§ Task prompt
Pick out every line of the entries below where "RESET" occurs, and copy those lines.

*** Opening of Extracted records ***

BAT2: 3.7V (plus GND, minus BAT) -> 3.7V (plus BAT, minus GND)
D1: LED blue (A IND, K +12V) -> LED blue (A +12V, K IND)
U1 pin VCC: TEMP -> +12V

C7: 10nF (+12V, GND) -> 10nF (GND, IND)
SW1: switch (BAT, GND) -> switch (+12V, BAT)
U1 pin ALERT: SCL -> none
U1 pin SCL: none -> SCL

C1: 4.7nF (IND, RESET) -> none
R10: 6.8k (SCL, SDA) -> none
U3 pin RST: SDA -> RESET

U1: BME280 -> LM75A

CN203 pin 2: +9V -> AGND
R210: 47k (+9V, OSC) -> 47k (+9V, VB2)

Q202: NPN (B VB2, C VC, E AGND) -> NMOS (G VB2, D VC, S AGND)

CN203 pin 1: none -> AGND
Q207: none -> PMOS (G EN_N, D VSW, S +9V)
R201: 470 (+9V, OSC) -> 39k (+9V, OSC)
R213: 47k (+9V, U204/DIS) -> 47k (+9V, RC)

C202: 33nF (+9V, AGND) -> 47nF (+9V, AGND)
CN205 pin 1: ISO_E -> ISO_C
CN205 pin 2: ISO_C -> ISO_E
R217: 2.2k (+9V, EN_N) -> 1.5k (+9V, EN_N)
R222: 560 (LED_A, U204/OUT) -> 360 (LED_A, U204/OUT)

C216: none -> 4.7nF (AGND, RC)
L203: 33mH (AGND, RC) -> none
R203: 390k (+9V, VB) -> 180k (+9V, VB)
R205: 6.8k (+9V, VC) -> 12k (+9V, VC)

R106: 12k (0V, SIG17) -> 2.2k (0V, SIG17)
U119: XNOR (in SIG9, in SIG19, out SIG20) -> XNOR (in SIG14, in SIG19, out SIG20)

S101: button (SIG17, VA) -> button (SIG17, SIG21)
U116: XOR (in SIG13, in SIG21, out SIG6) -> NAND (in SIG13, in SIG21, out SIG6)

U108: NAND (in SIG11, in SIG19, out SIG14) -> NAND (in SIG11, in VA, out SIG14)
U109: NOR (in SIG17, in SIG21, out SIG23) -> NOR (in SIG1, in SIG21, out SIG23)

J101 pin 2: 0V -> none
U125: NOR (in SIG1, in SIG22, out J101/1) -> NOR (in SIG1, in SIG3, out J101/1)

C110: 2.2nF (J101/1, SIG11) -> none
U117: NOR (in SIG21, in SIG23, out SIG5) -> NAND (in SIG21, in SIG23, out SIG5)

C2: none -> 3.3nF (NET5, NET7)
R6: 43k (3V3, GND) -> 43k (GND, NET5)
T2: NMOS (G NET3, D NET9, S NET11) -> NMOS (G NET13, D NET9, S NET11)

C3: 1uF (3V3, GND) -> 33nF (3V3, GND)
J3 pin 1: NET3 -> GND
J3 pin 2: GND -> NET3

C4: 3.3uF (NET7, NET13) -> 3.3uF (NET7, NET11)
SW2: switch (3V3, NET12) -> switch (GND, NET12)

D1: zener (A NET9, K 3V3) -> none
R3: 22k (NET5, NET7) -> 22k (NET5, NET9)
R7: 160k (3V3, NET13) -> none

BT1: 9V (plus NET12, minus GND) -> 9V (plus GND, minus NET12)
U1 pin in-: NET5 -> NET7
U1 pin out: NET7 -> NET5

*** Close of Extracted records ***

§ Reply
C1: 4.7nF (IND, RESET) -> none
U3 pin RST: SDA -> RESET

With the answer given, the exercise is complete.